Start of Block
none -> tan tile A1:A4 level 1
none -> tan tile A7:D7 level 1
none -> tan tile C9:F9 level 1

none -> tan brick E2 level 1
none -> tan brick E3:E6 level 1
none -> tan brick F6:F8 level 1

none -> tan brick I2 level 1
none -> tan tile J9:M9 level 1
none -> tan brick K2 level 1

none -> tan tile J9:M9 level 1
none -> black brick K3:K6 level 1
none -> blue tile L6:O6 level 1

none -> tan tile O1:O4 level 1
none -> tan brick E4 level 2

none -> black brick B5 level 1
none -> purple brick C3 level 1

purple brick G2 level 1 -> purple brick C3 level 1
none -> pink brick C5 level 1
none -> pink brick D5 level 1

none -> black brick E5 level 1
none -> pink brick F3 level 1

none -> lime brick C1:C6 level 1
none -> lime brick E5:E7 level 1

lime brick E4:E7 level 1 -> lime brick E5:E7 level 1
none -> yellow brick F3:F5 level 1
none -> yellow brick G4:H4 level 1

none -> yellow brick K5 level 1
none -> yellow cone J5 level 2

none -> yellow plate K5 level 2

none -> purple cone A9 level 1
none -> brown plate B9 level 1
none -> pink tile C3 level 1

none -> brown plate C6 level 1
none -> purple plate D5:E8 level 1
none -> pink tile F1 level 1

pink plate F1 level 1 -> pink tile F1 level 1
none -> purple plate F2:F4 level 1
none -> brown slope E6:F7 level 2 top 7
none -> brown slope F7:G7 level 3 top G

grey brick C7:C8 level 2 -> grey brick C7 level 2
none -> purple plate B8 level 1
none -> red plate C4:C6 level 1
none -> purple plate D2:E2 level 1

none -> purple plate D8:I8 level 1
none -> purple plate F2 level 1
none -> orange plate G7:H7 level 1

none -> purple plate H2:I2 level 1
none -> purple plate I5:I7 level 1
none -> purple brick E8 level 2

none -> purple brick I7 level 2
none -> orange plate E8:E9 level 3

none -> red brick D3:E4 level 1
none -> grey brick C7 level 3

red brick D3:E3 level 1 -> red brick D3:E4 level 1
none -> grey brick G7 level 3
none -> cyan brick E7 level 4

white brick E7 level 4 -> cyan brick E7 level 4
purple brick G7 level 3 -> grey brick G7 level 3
End of Block
PROMPT — Among the lines of the data, identify those with the word "tile". Copy each of them.

FINISHED TASK —
none -> tan tile A1:A4 level 1
none -> tan tile A7:D7 level 1
none -> tan tile C9:F9 level 1
none -> tan tile J9:M9 level 1
none -> tan tile J9:M9 level 1
none -> blue tile L6:O6 level 1
none -> tan tile O1:O4 level 1
none -> pink tile C3 level 1
none -> pink tile F1 level 1
pink plate F1 level 1 -> pink tile F1 level 1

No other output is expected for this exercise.